▶ Task to complete
In the entries below, begin at the line that has "R10: 220 (OPTO, PULSE) -> 270 (OPTO, PULSE)" and stop after the line that has "R8: 18k (GND, JP2/1) -> none"; output those lines exactly, leaving out pictures.

▶ Exercise data
-------

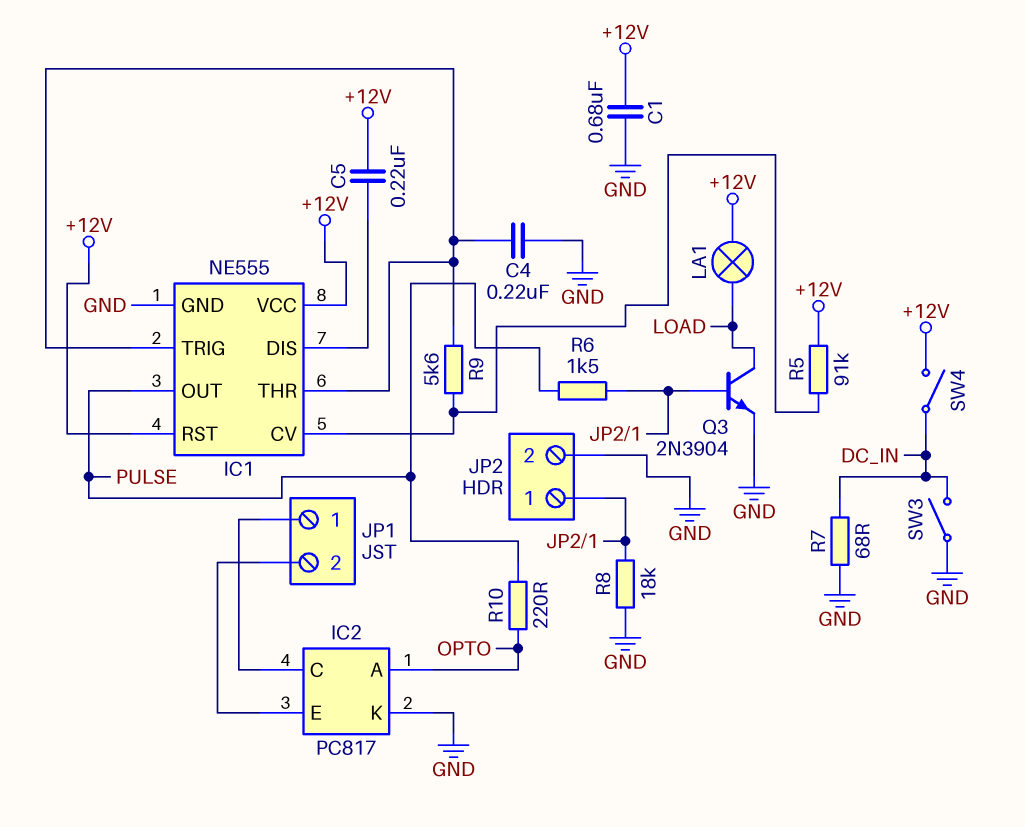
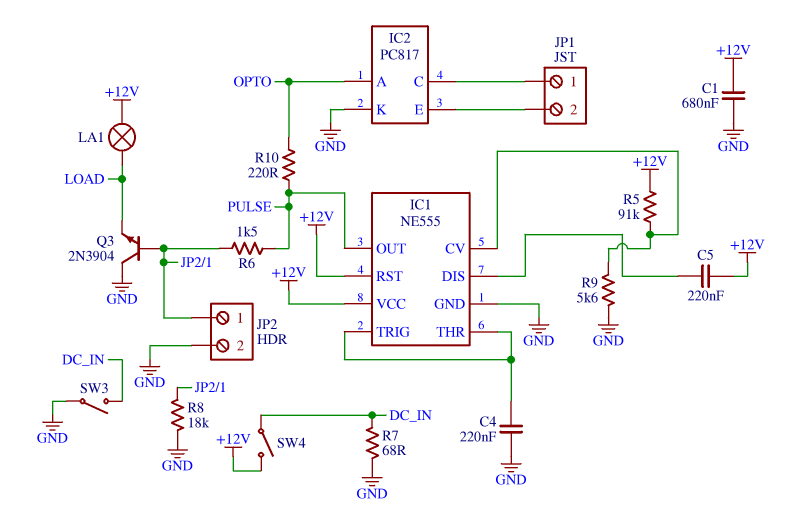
Q3: NPN 2N3904 (B JP2/1, C LOAD, E GND) -> NPN 2N3904 (B JP2/1, C GND, E LOAD)
R9: 5.6k (IC1/CV, IC1/THR) -> 5.6k (GND, IC1/CV)

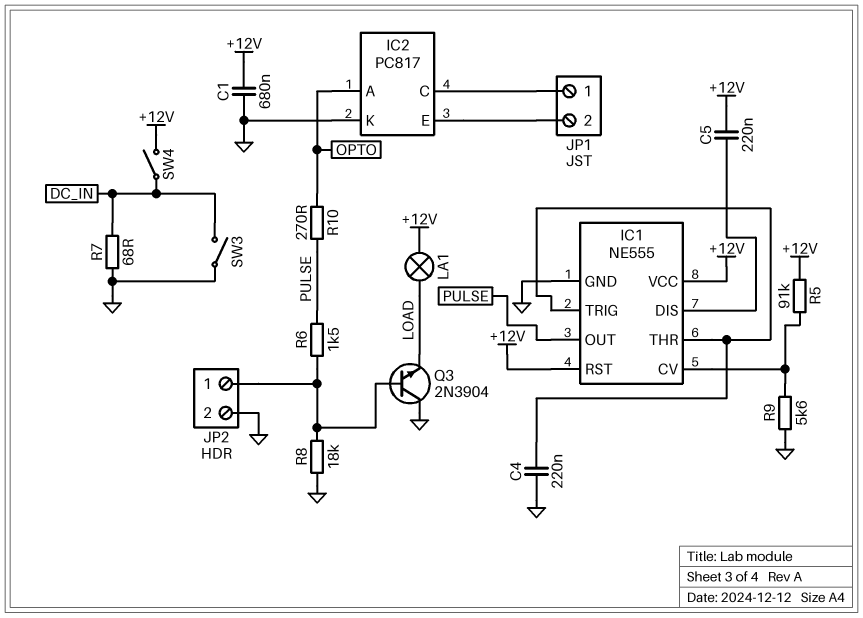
R10: 220 (OPTO, PULSE) -> 270 (OPTO, PULSE)

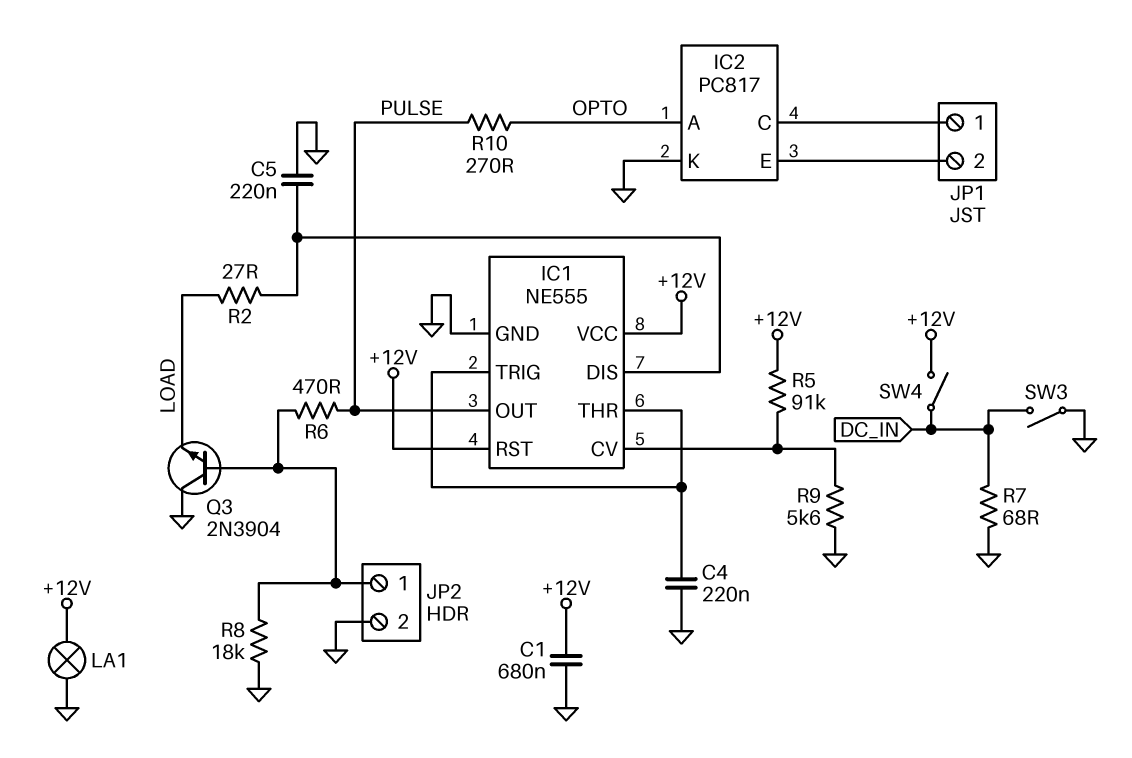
C5: 220nF (+12V, IC1/DIS) -> 220nF (GND, IC1/DIS)
LA1: lamp (+12V, LOAD) -> lamp (+12V, GND)
R2: none -> 27 (IC1/DIS, LOAD)
R6: 1.5k (JP2/1, PULSE) -> 470 (JP2/1, PULSE)

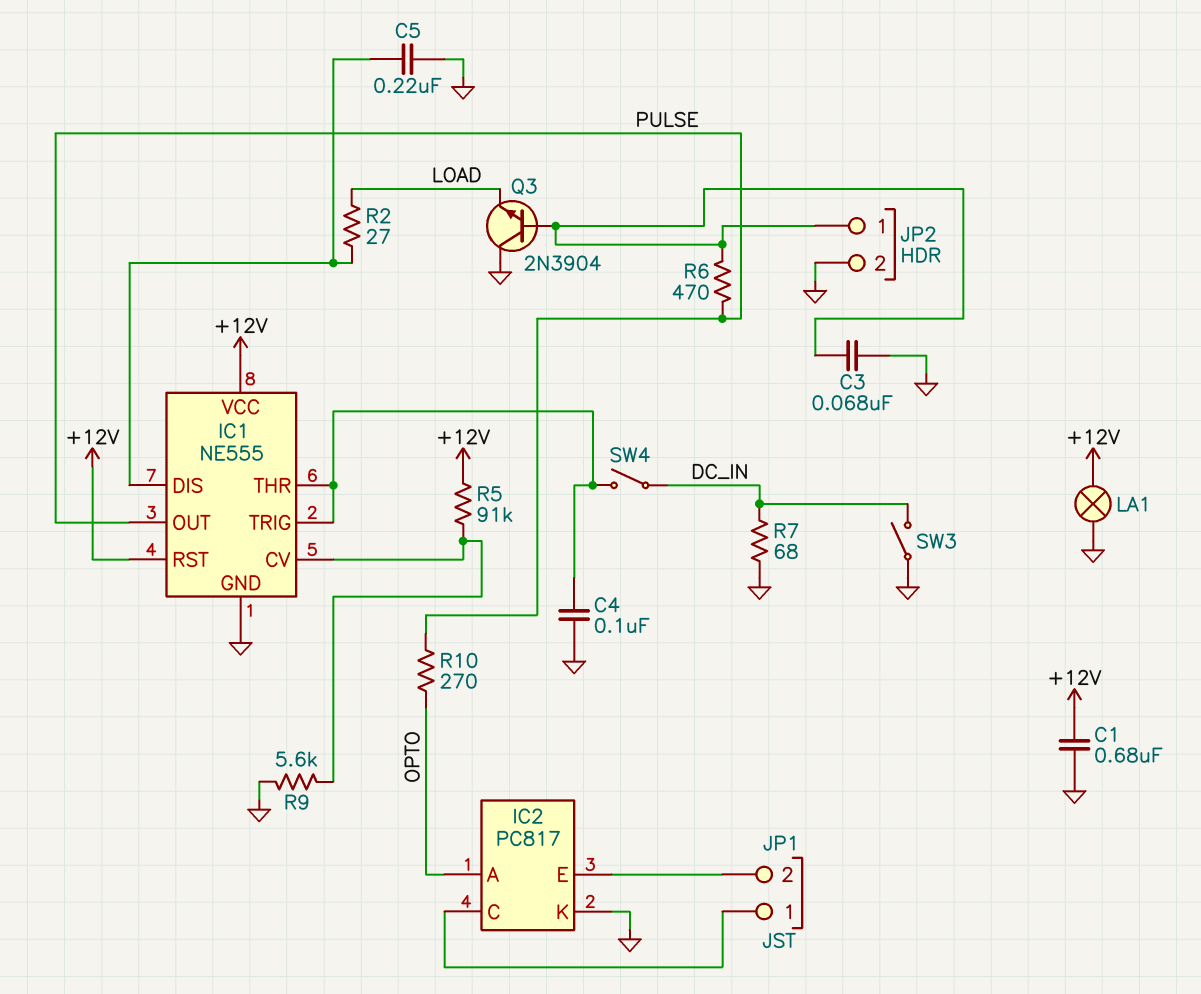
C3: none -> 68nF (GND, JP2/1)
C4: 220nF (GND, IC1/THR) -> 100nF (GND, IC1/THR)
R8: 18k (GND, JP2/1) -> none
SW4: switch (+12V, DC_IN) -> switch (DC_IN, IC1/THR)

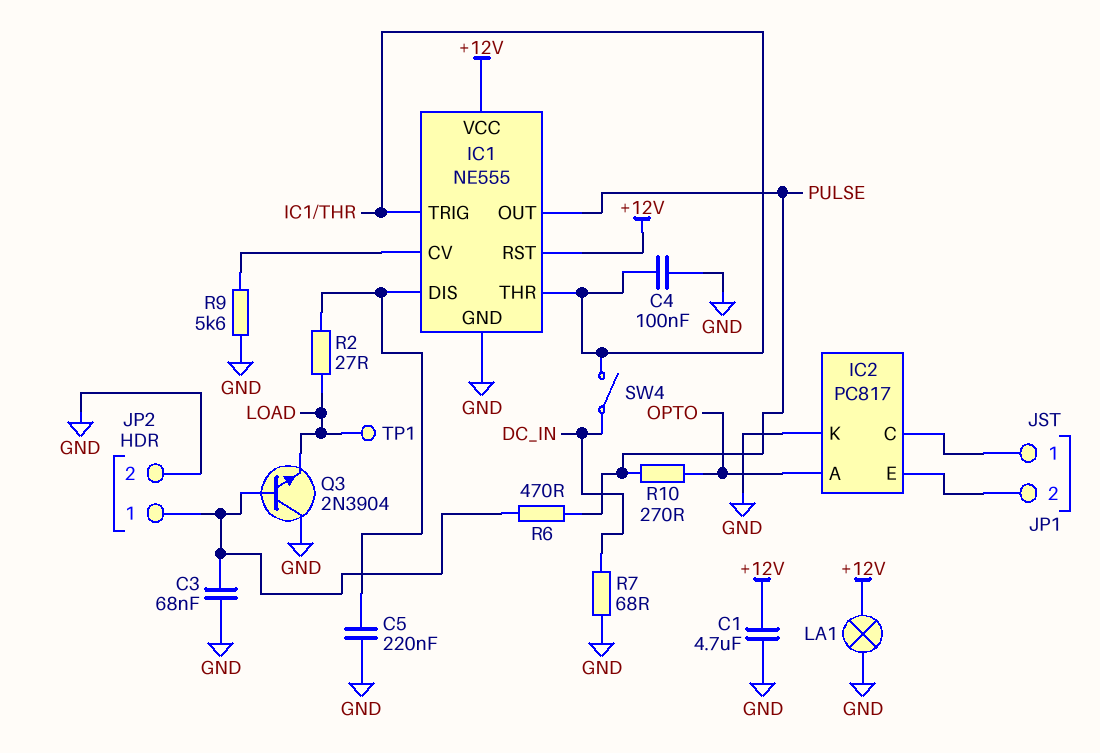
C1: 680nF (+12V, GND) -> 4.7uF (+12V, GND)
R5: 91k (+12V, IC1/CV) -> none
SW3: switch (DC_IN, GND) -> none
TP1: none -> test point (LOAD)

-------

▶ Exercise response
R10: 220 (OPTO, PULSE) -> 270 (OPTO, PULSE)

C5: 220nF (+12V, IC1/DIS) -> 220nF (GND, IC1/DIS)
LA1: lamp (+12V, LOAD) -> lamp (+12V, GND)
R2: none -> 27 (IC1/DIS, LOAD)
R6: 1.5k (JP2/1, PULSE) -> 470 (JP2/1, PULSE)

C3: none -> 68nF (GND, JP2/1)
C4: 220nF (GND, IC1/THR) -> 100nF (GND, IC1/THR)
R8: 18k (GND, JP2/1) -> none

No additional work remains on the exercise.